# AVAILABLE DATA:
....................

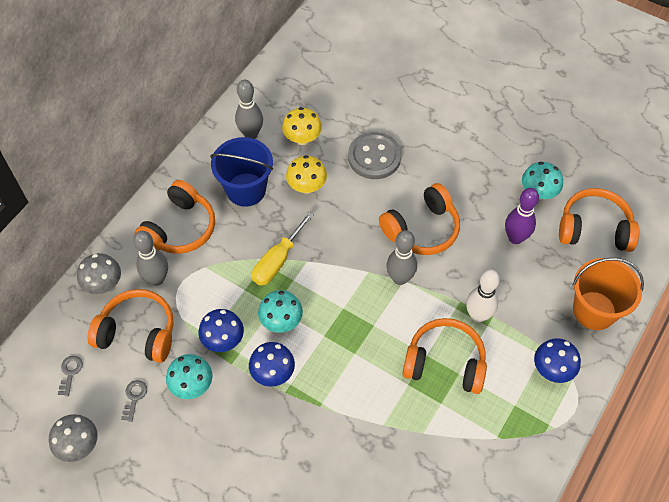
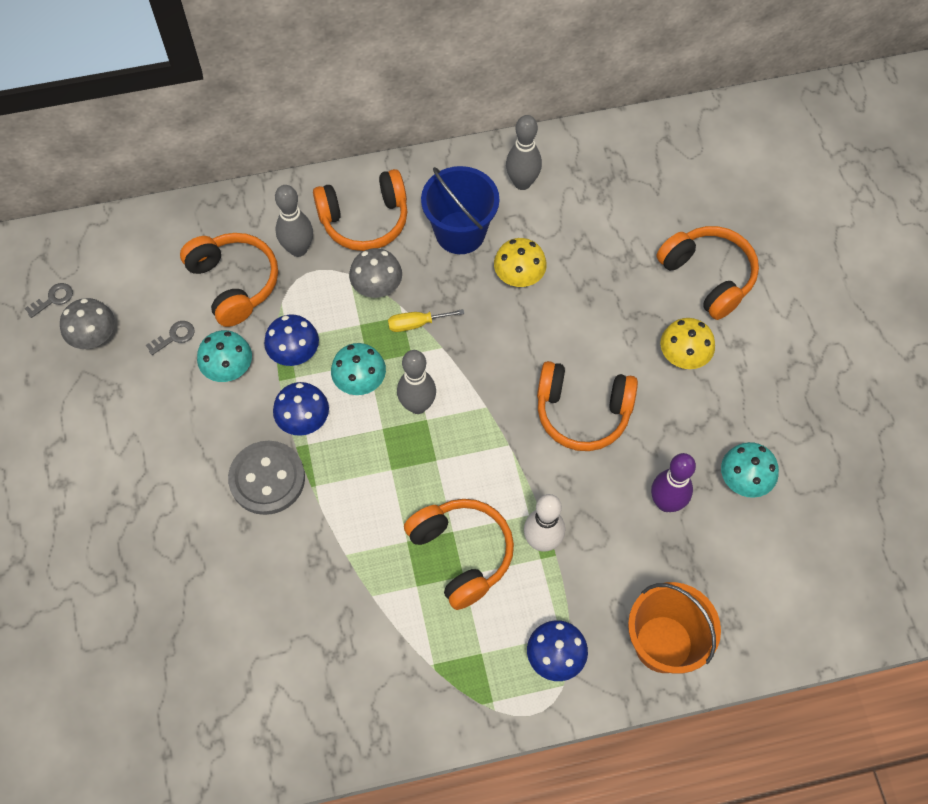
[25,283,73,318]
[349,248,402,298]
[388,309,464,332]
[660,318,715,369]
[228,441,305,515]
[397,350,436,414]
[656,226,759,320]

....................

# YOUR TASK:
Return, exactly as written, only those lines that run from the one with "[349,248,402,298]" to the last line of the data, both of those lines included.

# EXPECTED OUTPUT:
[349,248,402,298]
[388,309,464,332]
[660,318,715,369]
[228,441,305,515]
[397,350,436,414]
[656,226,759,320]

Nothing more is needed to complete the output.